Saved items
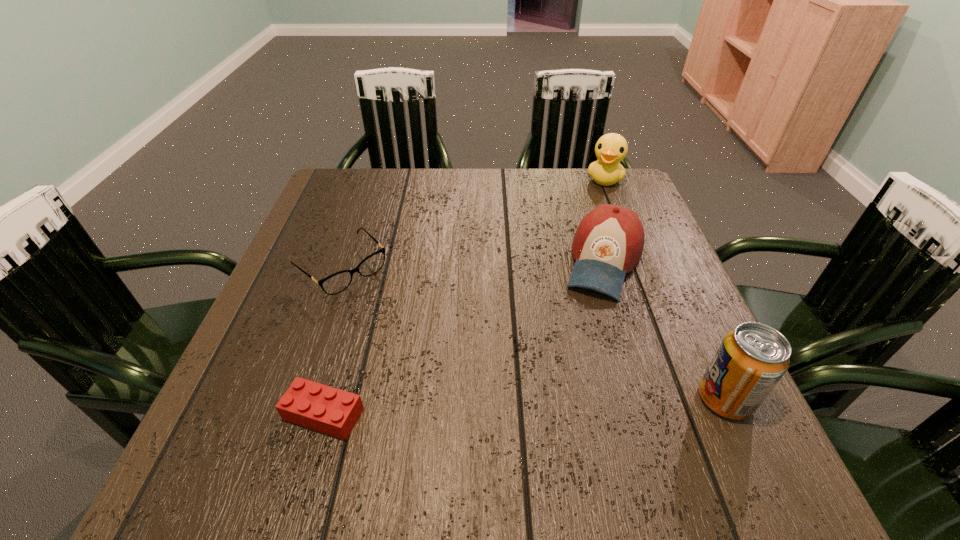
At what (x,y) coordinates should I click in order to perform the action: click on vacant space that's between the duck and the soda can. Please return your answer as a coordinate pair (x, y). Looking at the image, I should click on (664, 289).

Identify the location of vacant region between the duck and the Lego. (464, 297).

Select which object appears as the fourth closest to the duck. Please provide its 2D coordinates. Your answer should be formatted as a tuple, i.e. [(x, y)], where the tuple contains the x and y coordinates of a point satisfying the conditions above.

[(322, 408)]

Locate which object is the third closest to the spectacles. Please provide its 2D coordinates. Your answer should be formatted as a tuple, i.e. [(x, y)], where the tuple contains the x and y coordinates of a point satisfying the conditions above.

[(611, 149)]

The image size is (960, 540). Find the location of `blank space that satisfies the following two spatial constraints: 1. on the back side of the duck; 2. on the right side of the spectacles`. blank space that satisfies the following two spatial constraints: 1. on the back side of the duck; 2. on the right side of the spectacles is located at coordinates (372, 179).

Find the location of `free region that satisfies the following two spatial constraints: 1. on the front side of the third shortest object; 2. on the left side of the soda can`. free region that satisfies the following two spatial constraints: 1. on the front side of the third shortest object; 2. on the left side of the soda can is located at coordinates (645, 399).

The height and width of the screenshot is (540, 960). Identify the location of vacant region that satisfies the following two spatial constraints: 1. on the front side of the duck; 2. on the right side of the soda can. (691, 399).

Locate an element on the screen. Image resolution: width=960 pixels, height=540 pixels. vacant region that satisfies the following two spatial constraints: 1. on the back side of the Lego; 2. on the left side of the soda can is located at coordinates (328, 399).

You are a GUI agent. You are given a task and a screenshot of the screen. Output one action in this format:
    pyautogui.click(x=<x>, y=<y>)
    Task: Click on the vacant position in the image that satisfies the following two spatial constraints: 1. on the back side of the baseball cap; 2. on the left side of the duck
    This screenshot has width=960, height=540.
    Given the screenshot: What is the action you would take?
    pyautogui.click(x=578, y=179)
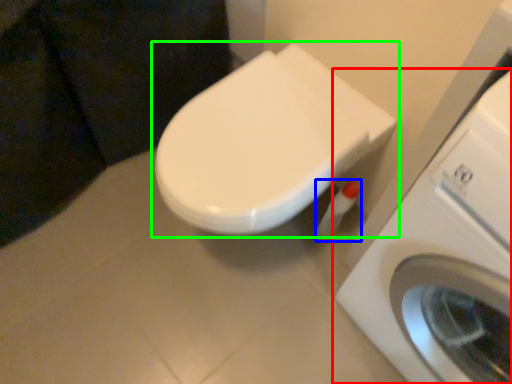
Question: Which object is the closest to the washing machine (highlighted by a red box)? Choose among these: toilet paper (highlighted by a blue box) or toilet (highlighted by a green box).

Choices:
 (A) toilet paper
 (B) toilet

Answer: (B)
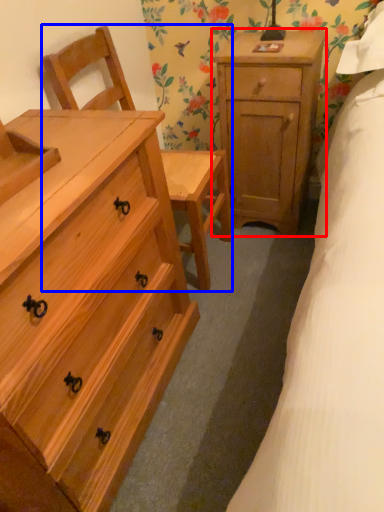
Question: Which of the following is the farthest to the observer, nightstand (highlighted by a red box) or armchair (highlighted by a blue box)?

Choices:
 (A) nightstand
 (B) armchair

Answer: (A)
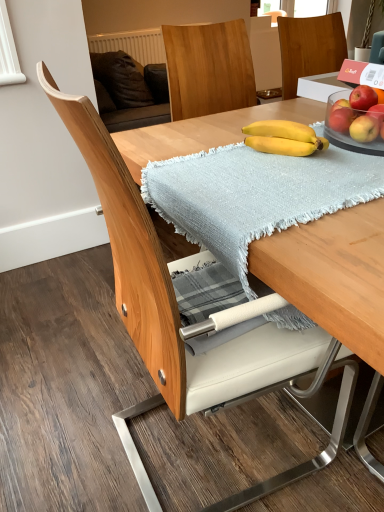
At what (x,y) coordinates should I click in order to perform the action: click on free space in front of yellow matte bananas at center. Please return your answer as a coordinate pair (x, y). The width and height of the screenshot is (384, 512). Looking at the image, I should click on (307, 180).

Activity
Reproduce every item above word for word, but omit the pictures from your reply.

Exercise result
At what (x,y) coordinates should I click in order to perform the action: click on vacant space that's between the duck and the soda can. Please return your answer as a coordinate pair (x, y). Looking at the image, I should click on (664, 289).

Identify the location of vacant region between the duck and the Lego. (464, 297).

Select which object appears as the fourth closest to the duck. Please provide its 2D coordinates. Your answer should be formatted as a tuple, i.e. [(x, y)], where the tuple contains the x and y coordinates of a point satisfying the conditions above.

[(322, 408)]

Locate which object is the third closest to the spectacles. Please provide its 2D coordinates. Your answer should be formatted as a tuple, i.e. [(x, y)], where the tuple contains the x and y coordinates of a point satisfying the conditions above.

[(611, 149)]

The image size is (960, 540). Find the location of `blank space that satisfies the following two spatial constraints: 1. on the back side of the duck; 2. on the right side of the spectacles`. blank space that satisfies the following two spatial constraints: 1. on the back side of the duck; 2. on the right side of the spectacles is located at coordinates (372, 179).

Find the location of `free region that satisfies the following two spatial constraints: 1. on the front side of the third shortest object; 2. on the left side of the soda can`. free region that satisfies the following two spatial constraints: 1. on the front side of the third shortest object; 2. on the left side of the soda can is located at coordinates (645, 399).

The height and width of the screenshot is (540, 960). Identify the location of vacant region that satisfies the following two spatial constraints: 1. on the front side of the duck; 2. on the right side of the soda can. (691, 399).

Locate an element on the screen. Image resolution: width=960 pixels, height=540 pixels. vacant region that satisfies the following two spatial constraints: 1. on the back side of the Lego; 2. on the left side of the soda can is located at coordinates (328, 399).

You are a GUI agent. You are given a task and a screenshot of the screen. Output one action in this format:
    pyautogui.click(x=<x>, y=<y>)
    Task: Click on the vacant position in the image that satisfies the following two spatial constraints: 1. on the back side of the baseball cap; 2. on the left side of the duck
    This screenshot has width=960, height=540.
    Given the screenshot: What is the action you would take?
    pyautogui.click(x=578, y=179)
Question: Which object is the closest to the washing machine (highlighted by a red box)? Choose among these: toilet paper (highlighted by a blue box) or toilet (highlighted by a green box).

Choices:
 (A) toilet paper
 (B) toilet

Answer: (B)
Question: Which of the following is the farthest to the observer, nightstand (highlighted by a red box) or armchair (highlighted by a blue box)?

Choices:
 (A) nightstand
 (B) armchair

Answer: (A)
At what (x,y) coordinates should I click in order to perform the action: click on free space in front of yellow matte bananas at center. Please return your answer as a coordinate pair (x, y). The width and height of the screenshot is (384, 512). Looking at the image, I should click on (307, 180).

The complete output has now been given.